● **Records supplied**:
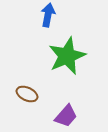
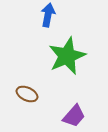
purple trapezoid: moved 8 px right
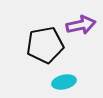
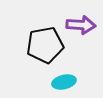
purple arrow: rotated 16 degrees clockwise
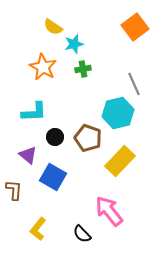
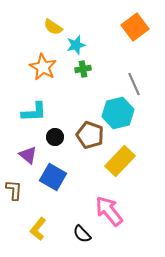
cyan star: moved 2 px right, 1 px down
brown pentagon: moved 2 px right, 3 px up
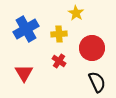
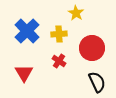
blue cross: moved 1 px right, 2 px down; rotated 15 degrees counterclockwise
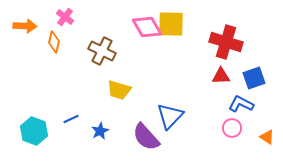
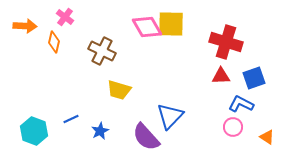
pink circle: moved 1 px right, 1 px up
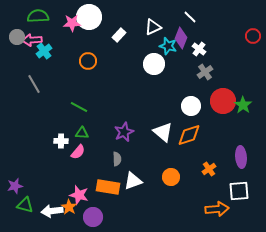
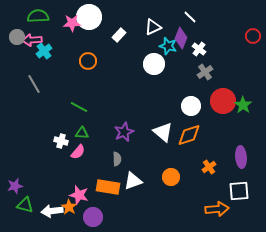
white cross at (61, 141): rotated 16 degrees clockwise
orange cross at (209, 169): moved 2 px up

● **Exercise**: Omit the pictures, then set down all the remaining data exactly as given.

● **Response to the task**:
purple trapezoid: moved 8 px right
purple arrow: rotated 16 degrees clockwise
cyan star: moved 2 px right, 1 px down
brown pentagon: moved 2 px right, 3 px up
blue cross: moved 1 px right, 2 px down; rotated 15 degrees counterclockwise
pink circle: moved 1 px right, 1 px up
white cross at (61, 141): rotated 16 degrees clockwise
orange cross at (209, 169): moved 2 px up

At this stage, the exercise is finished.